In the copy, keep every word of the data below and none of its pictures.
---------- Collected data
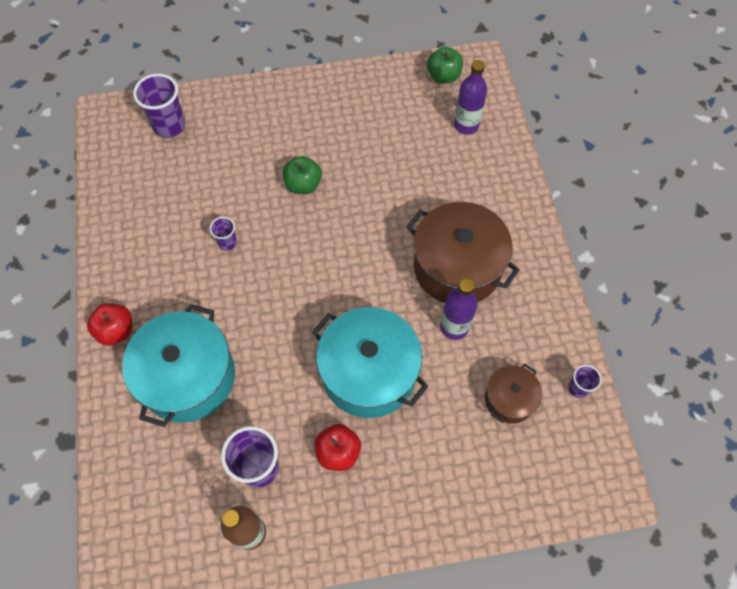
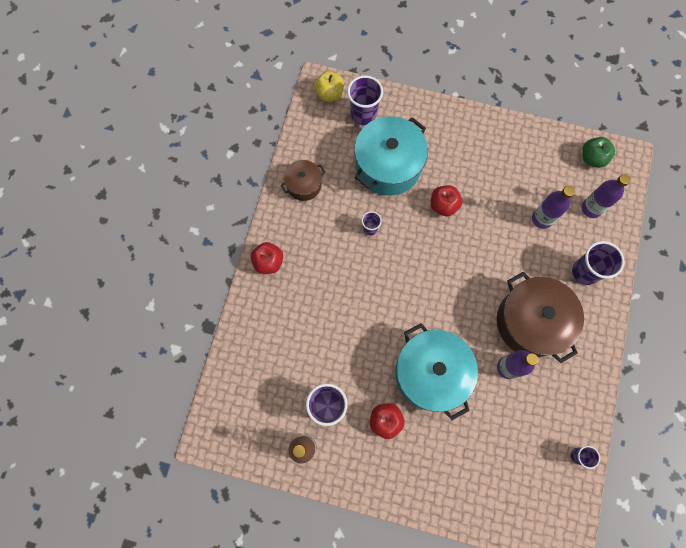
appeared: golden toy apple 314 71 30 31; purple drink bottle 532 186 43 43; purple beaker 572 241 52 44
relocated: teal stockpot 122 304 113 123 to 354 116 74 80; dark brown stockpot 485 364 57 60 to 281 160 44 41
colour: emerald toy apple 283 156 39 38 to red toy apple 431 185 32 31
--------------------
- **Written answer**
appeared: golden toy apple 314 71 30 31; purple drink bottle 532 186 43 43; purple beaker 572 241 52 44
relocated: teal stockpot 122 304 113 123 to 354 116 74 80; dark brown stockpot 485 364 57 60 to 281 160 44 41
colour: emerald toy apple 283 156 39 38 to red toy apple 431 185 32 31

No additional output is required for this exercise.